(Extracted data entries)
┄┄┄┄┄┄┄┄┄┄

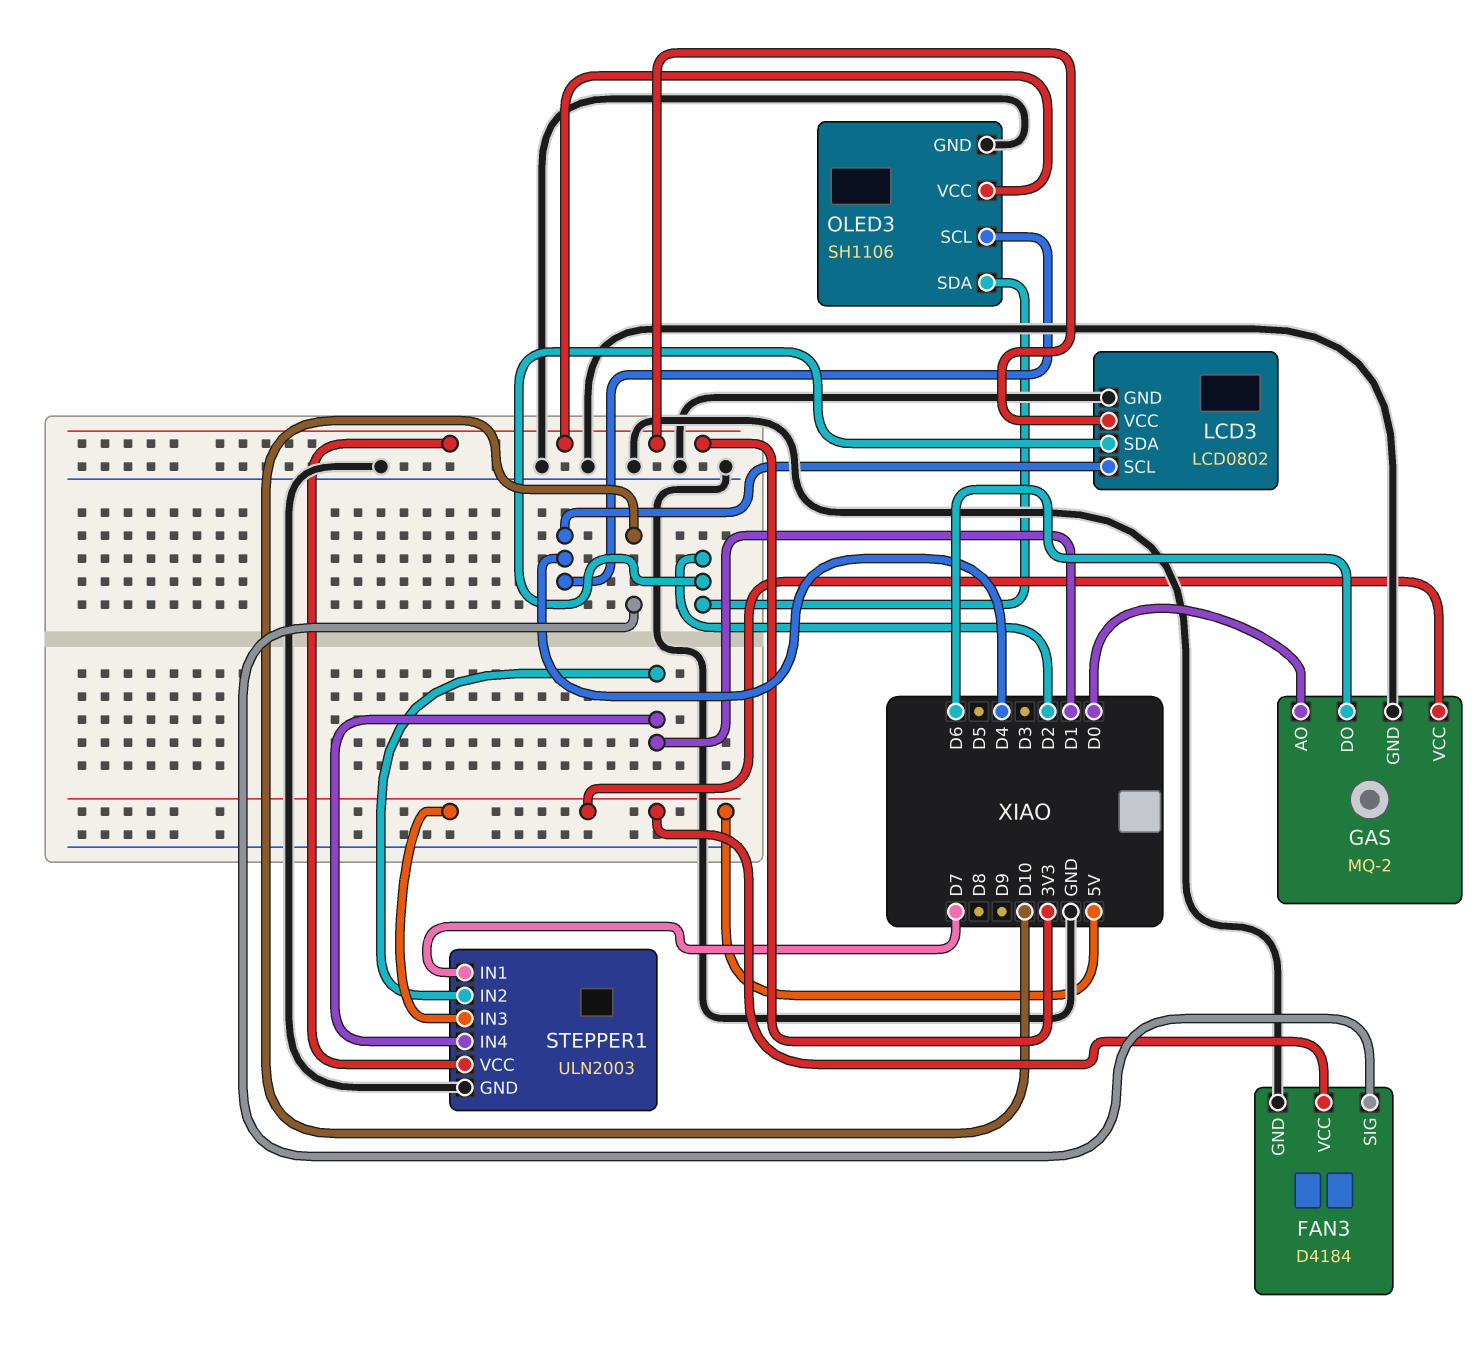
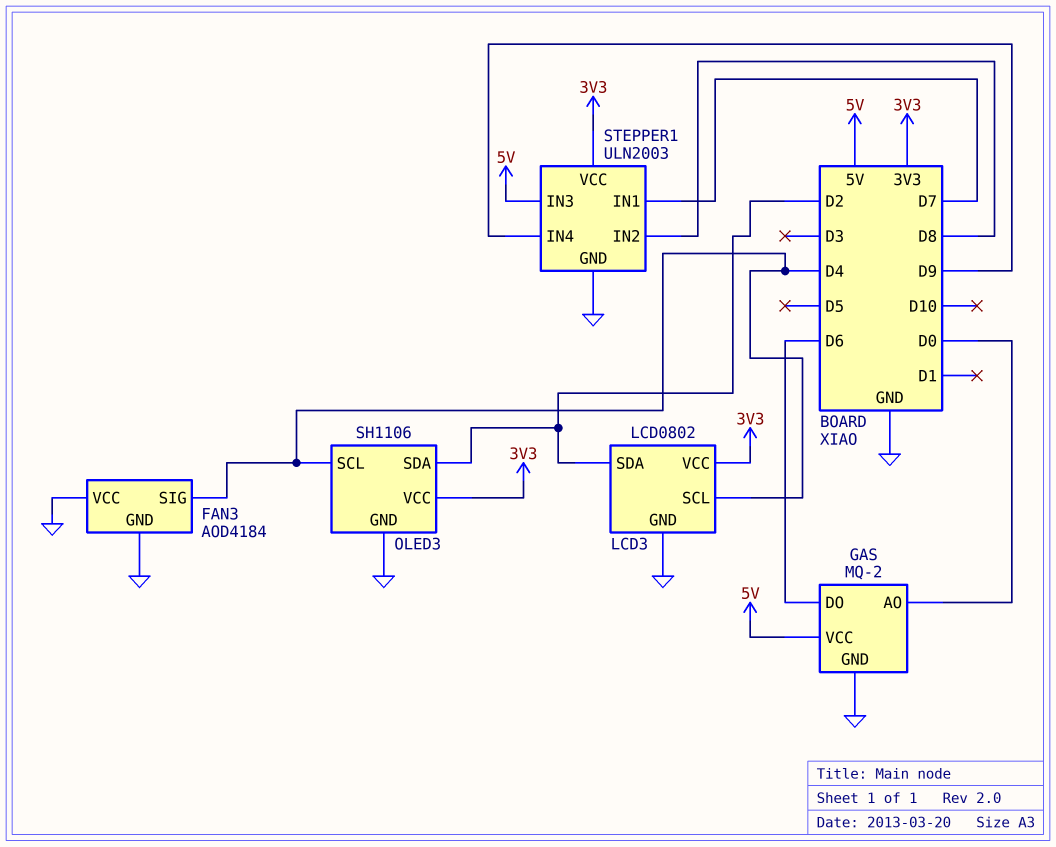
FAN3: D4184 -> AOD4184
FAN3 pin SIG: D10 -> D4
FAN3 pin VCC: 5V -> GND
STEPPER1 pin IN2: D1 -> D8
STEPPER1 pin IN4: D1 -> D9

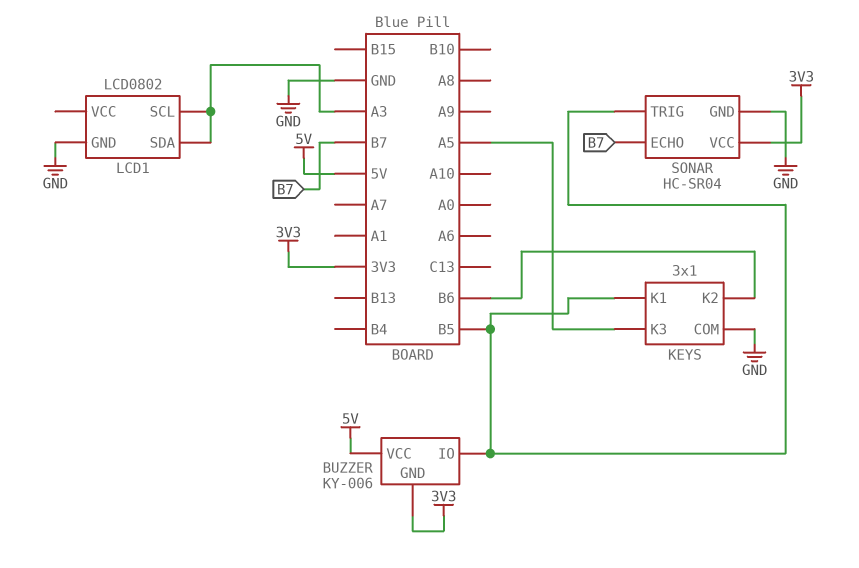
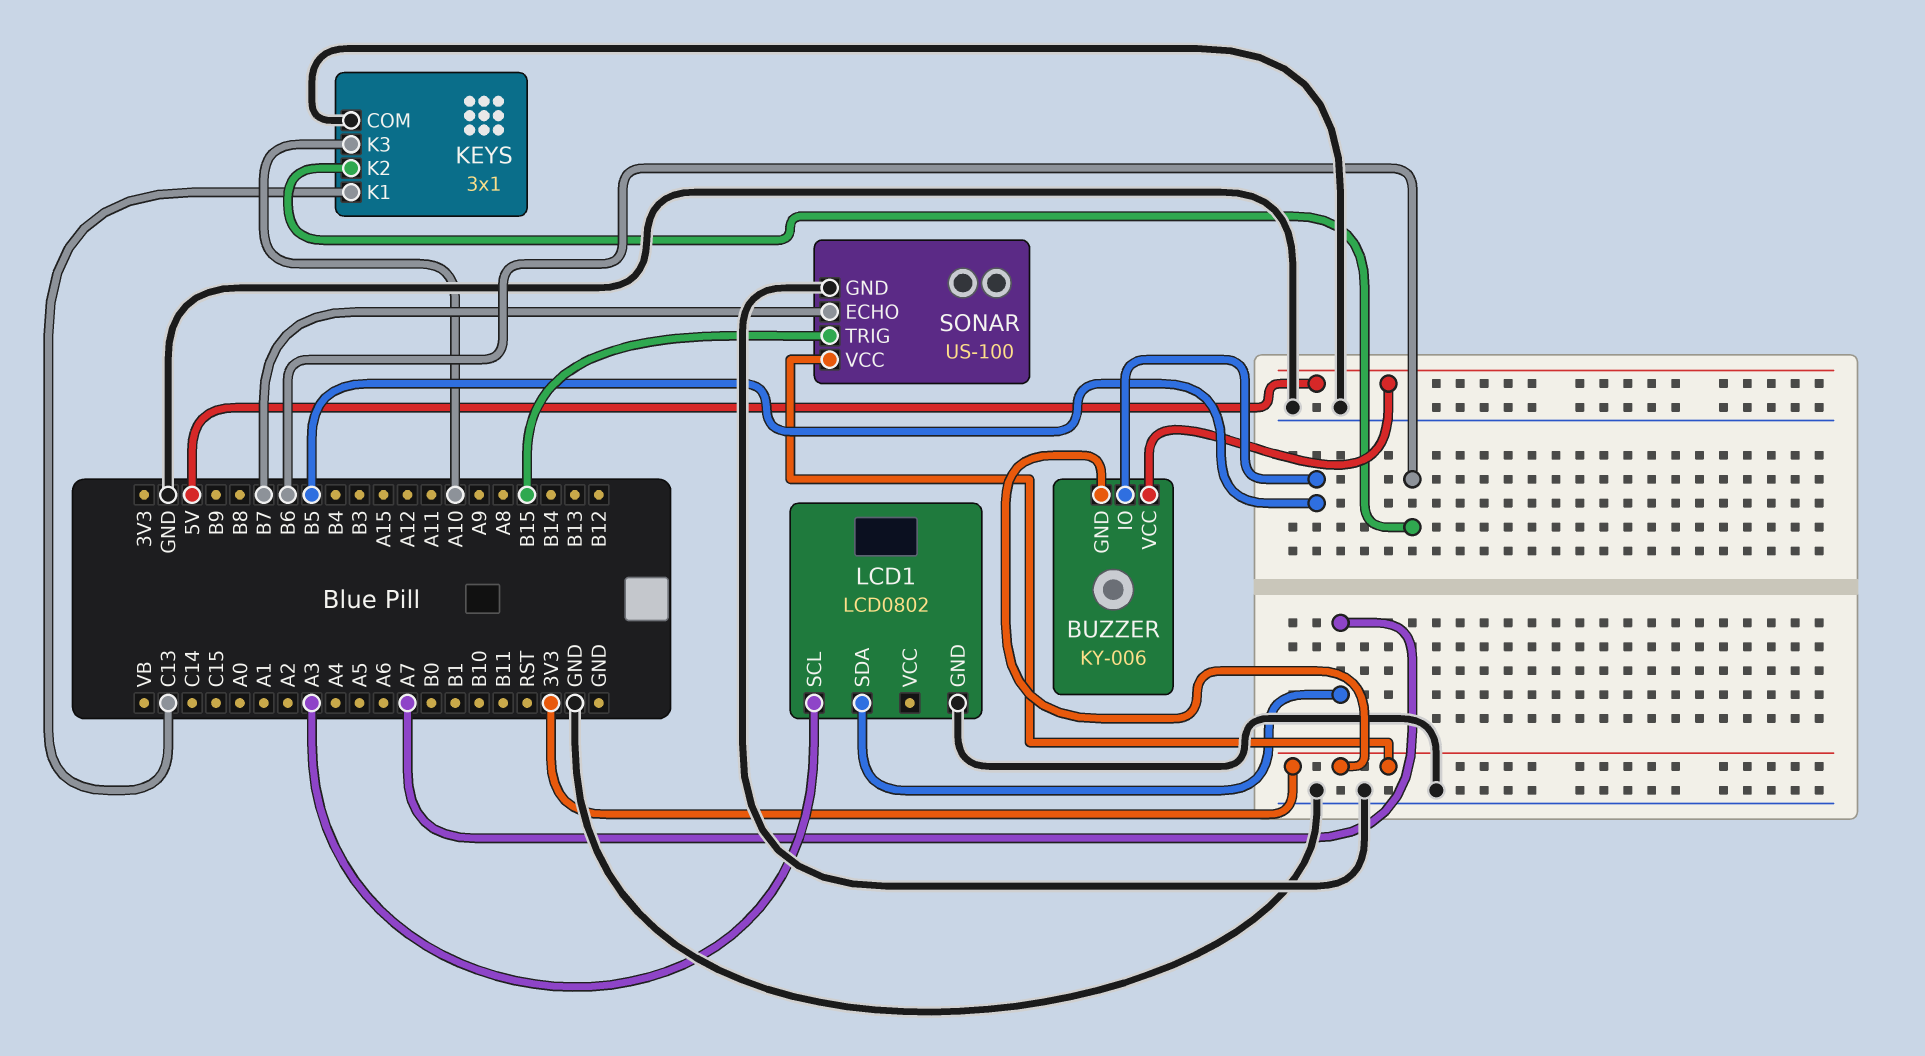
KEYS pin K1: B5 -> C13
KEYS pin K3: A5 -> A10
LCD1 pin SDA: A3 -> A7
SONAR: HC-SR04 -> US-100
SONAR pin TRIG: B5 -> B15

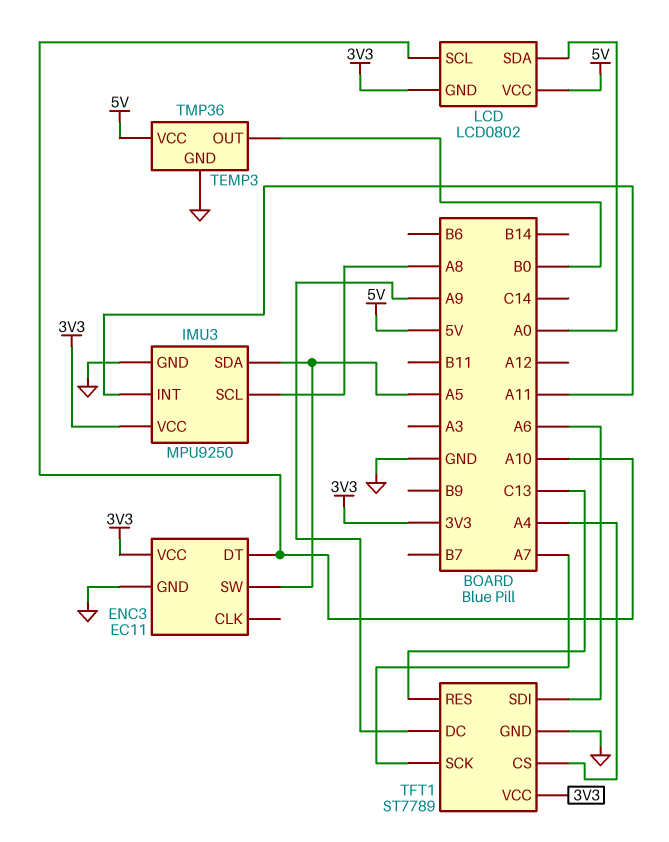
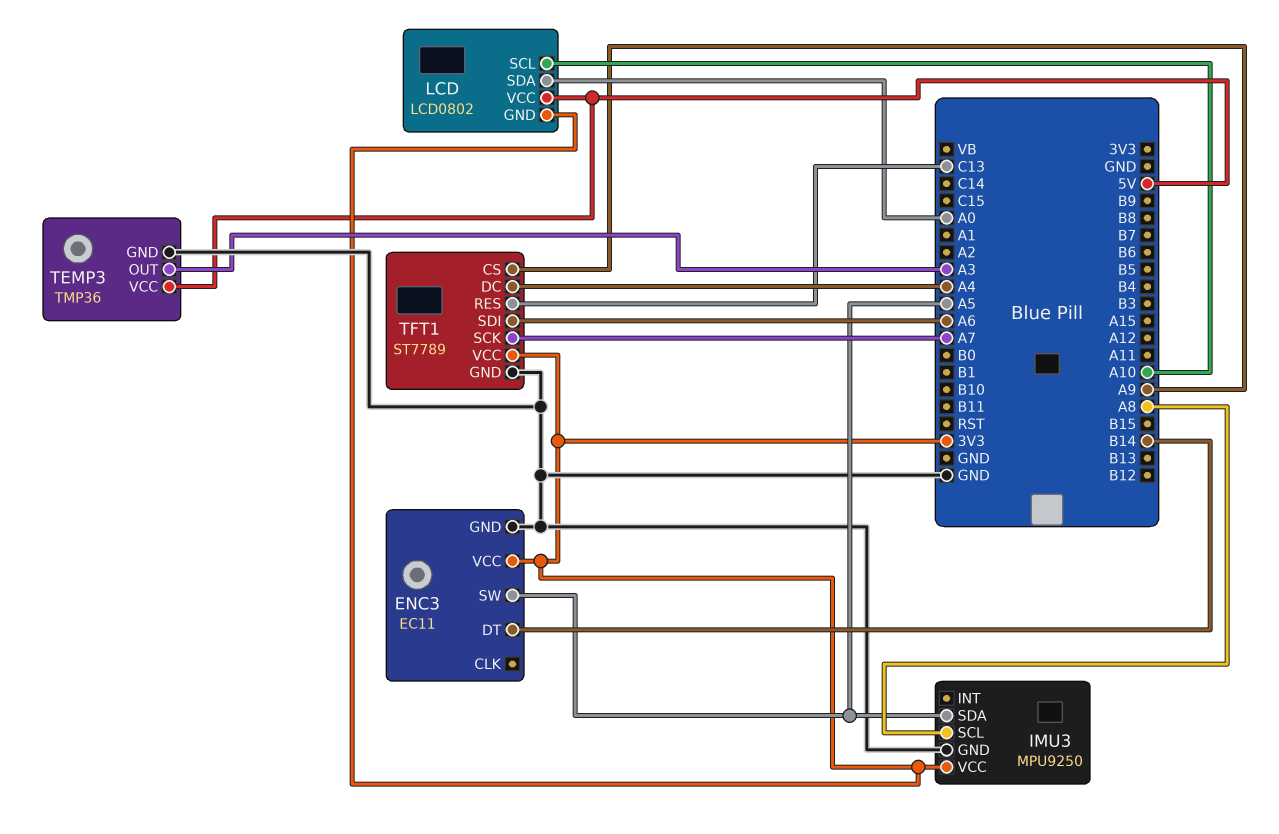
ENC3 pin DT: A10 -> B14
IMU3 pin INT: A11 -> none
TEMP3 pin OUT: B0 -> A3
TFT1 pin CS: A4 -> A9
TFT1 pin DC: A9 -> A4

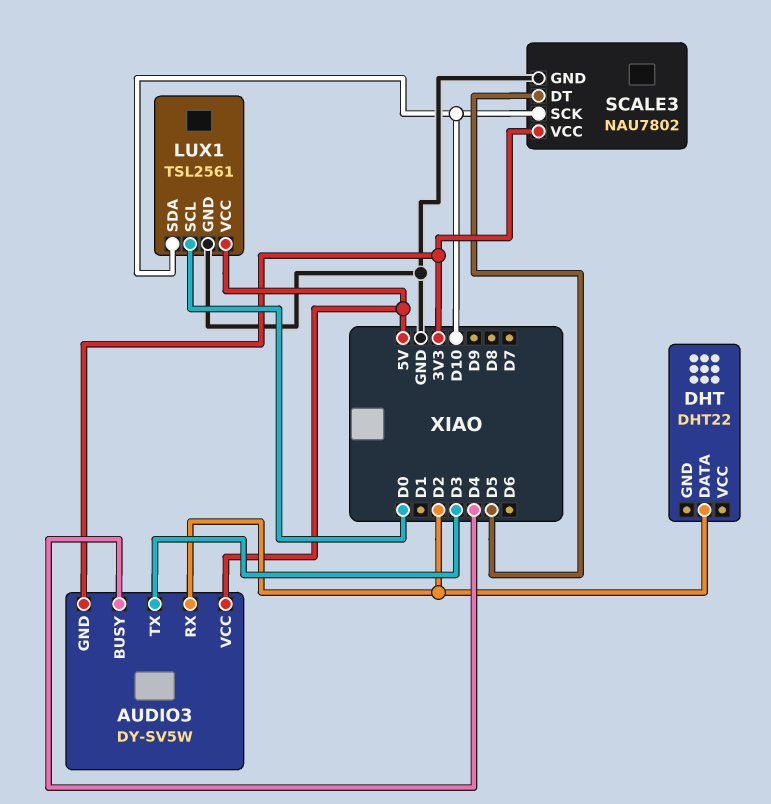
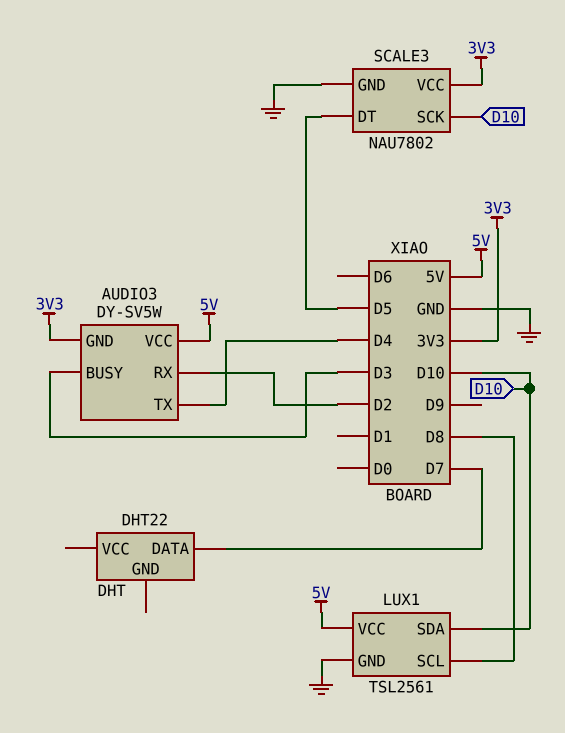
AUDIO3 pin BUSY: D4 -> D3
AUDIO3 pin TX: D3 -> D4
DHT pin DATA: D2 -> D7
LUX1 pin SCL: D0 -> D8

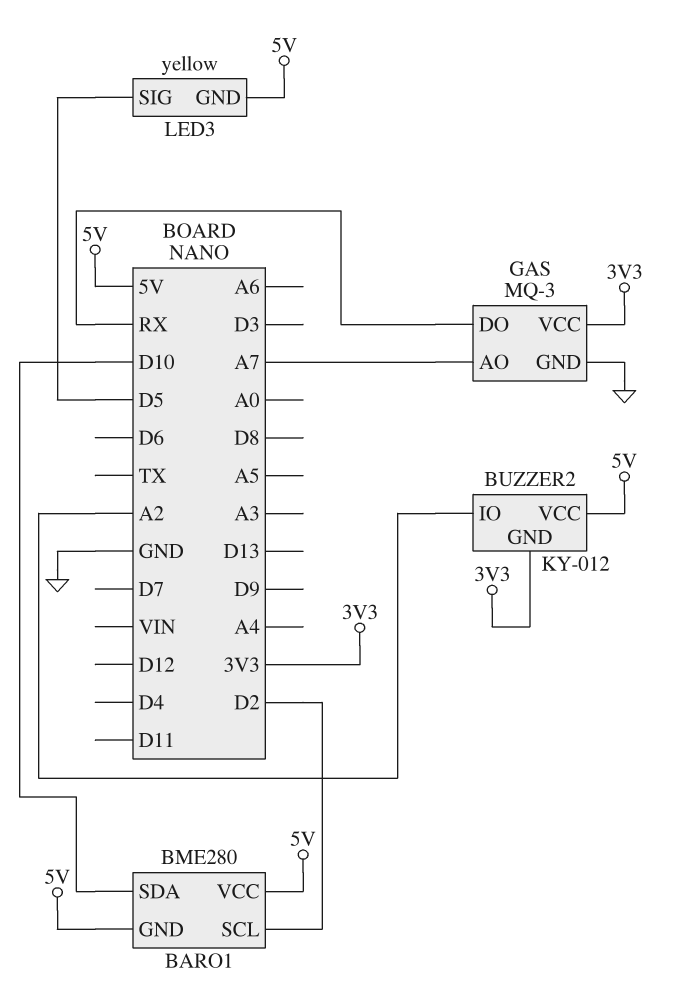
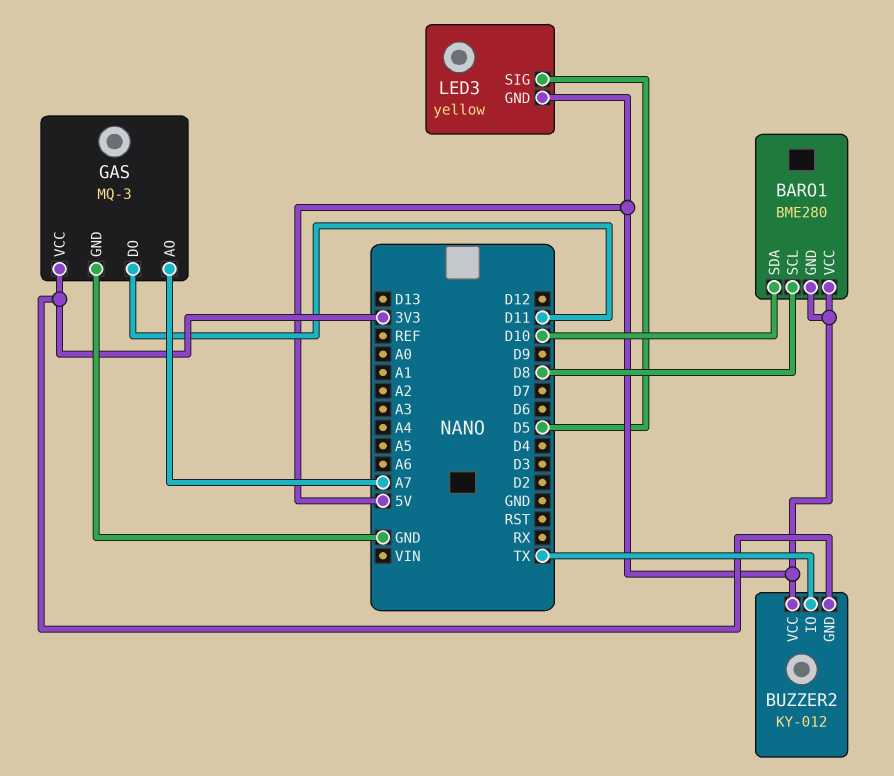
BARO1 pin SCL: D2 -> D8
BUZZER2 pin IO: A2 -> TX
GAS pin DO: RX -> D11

┄┄┄┄┄┄┄┄┄┄

What you have to do:
Omit all images when repeating the data above exactly.

Task result:
FAN3: D4184 -> AOD4184
FAN3 pin SIG: D10 -> D4
FAN3 pin VCC: 5V -> GND
STEPPER1 pin IN2: D1 -> D8
STEPPER1 pin IN4: D1 -> D9

KEYS pin K1: B5 -> C13
KEYS pin K3: A5 -> A10
LCD1 pin SDA: A3 -> A7
SONAR: HC-SR04 -> US-100
SONAR pin TRIG: B5 -> B15

ENC3 pin DT: A10 -> B14
IMU3 pin INT: A11 -> none
TEMP3 pin OUT: B0 -> A3
TFT1 pin CS: A4 -> A9
TFT1 pin DC: A9 -> A4

AUDIO3 pin BUSY: D4 -> D3
AUDIO3 pin TX: D3 -> D4
DHT pin DATA: D2 -> D7
LUX1 pin SCL: D0 -> D8

BARO1 pin SCL: D2 -> D8
BUZZER2 pin IO: A2 -> TX
GAS pin DO: RX -> D11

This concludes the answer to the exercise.